RECORDS TO PROCESS:

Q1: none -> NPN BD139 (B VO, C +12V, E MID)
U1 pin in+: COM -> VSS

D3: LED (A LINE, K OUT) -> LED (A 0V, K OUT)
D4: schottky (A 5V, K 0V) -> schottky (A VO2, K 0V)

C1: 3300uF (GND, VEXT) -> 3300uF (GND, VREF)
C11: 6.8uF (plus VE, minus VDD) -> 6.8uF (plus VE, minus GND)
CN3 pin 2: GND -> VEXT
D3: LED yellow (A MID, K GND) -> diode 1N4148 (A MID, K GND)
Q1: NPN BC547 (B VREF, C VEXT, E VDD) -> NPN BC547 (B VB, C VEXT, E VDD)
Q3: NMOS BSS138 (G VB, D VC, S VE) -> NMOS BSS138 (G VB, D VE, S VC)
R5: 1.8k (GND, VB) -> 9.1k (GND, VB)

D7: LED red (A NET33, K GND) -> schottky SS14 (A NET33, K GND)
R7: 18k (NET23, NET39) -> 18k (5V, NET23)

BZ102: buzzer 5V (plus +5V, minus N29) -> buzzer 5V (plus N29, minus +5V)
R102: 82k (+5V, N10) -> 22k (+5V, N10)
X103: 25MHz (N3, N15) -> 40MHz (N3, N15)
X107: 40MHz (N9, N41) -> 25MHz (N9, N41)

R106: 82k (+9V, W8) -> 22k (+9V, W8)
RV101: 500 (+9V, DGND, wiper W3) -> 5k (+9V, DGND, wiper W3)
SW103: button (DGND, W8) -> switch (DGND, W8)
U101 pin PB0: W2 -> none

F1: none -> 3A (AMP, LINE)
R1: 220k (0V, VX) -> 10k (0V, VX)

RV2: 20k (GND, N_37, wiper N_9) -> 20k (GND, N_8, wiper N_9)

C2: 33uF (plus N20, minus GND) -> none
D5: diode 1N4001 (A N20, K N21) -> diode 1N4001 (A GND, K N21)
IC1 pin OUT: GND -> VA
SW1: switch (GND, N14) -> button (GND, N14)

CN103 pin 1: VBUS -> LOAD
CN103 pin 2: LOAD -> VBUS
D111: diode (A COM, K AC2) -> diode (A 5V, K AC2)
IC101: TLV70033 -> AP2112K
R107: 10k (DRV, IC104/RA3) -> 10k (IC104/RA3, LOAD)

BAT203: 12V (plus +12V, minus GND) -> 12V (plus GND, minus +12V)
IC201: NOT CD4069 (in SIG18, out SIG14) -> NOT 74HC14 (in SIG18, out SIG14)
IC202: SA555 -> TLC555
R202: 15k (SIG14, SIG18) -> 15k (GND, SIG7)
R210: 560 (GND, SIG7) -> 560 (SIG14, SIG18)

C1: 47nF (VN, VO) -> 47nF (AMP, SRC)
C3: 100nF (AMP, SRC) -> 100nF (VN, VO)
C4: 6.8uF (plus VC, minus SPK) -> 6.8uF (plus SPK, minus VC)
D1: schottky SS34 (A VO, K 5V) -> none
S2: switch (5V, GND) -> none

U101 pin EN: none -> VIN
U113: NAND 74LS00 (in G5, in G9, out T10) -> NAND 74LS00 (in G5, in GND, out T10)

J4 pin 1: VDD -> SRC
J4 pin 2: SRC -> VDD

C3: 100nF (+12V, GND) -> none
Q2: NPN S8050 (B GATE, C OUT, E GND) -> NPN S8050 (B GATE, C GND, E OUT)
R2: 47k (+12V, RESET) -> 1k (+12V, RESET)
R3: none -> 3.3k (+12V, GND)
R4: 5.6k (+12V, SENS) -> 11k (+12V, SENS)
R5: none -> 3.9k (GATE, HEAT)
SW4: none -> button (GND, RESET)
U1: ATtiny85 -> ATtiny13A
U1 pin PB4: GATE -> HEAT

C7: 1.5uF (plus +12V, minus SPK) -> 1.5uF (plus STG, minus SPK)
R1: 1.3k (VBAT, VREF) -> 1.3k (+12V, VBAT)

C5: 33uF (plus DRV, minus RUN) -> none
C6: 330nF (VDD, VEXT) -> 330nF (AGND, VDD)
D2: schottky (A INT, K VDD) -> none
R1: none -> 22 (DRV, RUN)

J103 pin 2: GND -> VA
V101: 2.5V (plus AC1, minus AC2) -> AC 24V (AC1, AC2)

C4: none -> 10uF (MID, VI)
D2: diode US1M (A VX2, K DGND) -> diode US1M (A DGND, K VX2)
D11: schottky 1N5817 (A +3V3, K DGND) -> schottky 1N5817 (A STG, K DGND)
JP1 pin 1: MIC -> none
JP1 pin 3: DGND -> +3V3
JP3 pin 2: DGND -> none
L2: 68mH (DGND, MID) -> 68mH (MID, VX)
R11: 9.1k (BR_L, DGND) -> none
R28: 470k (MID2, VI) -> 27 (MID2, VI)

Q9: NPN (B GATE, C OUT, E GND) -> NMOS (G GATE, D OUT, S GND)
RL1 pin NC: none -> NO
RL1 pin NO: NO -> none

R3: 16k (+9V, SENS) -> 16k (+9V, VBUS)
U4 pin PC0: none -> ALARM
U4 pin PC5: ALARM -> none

EXERCISE OBJECTIVE: Quote the listing above, but only from the line that shows "C2: 33uF (plus N20, minus GND) -> none" through the line that shows "R4: 5.6k (+12V, SENS) -> 11k (+12V, SENS)".

EXERCISE SOLUTION:
C2: 33uF (plus N20, minus GND) -> none
D5: diode 1N4001 (A N20, K N21) -> diode 1N4001 (A GND, K N21)
IC1 pin OUT: GND -> VA
SW1: switch (GND, N14) -> button (GND, N14)

CN103 pin 1: VBUS -> LOAD
CN103 pin 2: LOAD -> VBUS
D111: diode (A COM, K AC2) -> diode (A 5V, K AC2)
IC101: TLV70033 -> AP2112K
R107: 10k (DRV, IC104/RA3) -> 10k (IC104/RA3, LOAD)

BAT203: 12V (plus +12V, minus GND) -> 12V (plus GND, minus +12V)
IC201: NOT CD4069 (in SIG18, out SIG14) -> NOT 74HC14 (in SIG18, out SIG14)
IC202: SA555 -> TLC555
R202: 15k (SIG14, SIG18) -> 15k (GND, SIG7)
R210: 560 (GND, SIG7) -> 560 (SIG14, SIG18)

C1: 47nF (VN, VO) -> 47nF (AMP, SRC)
C3: 100nF (AMP, SRC) -> 100nF (VN, VO)
C4: 6.8uF (plus VC, minus SPK) -> 6.8uF (plus SPK, minus VC)
D1: schottky SS34 (A VO, K 5V) -> none
S2: switch (5V, GND) -> none

U101 pin EN: none -> VIN
U113: NAND 74LS00 (in G5, in G9, out T10) -> NAND 74LS00 (in G5, in GND, out T10)

J4 pin 1: VDD -> SRC
J4 pin 2: SRC -> VDD

C3: 100nF (+12V, GND) -> none
Q2: NPN S8050 (B GATE, C OUT, E GND) -> NPN S8050 (B GATE, C GND, E OUT)
R2: 47k (+12V, RESET) -> 1k (+12V, RESET)
R3: none -> 3.3k (+12V, GND)
R4: 5.6k (+12V, SENS) -> 11k (+12V, SENS)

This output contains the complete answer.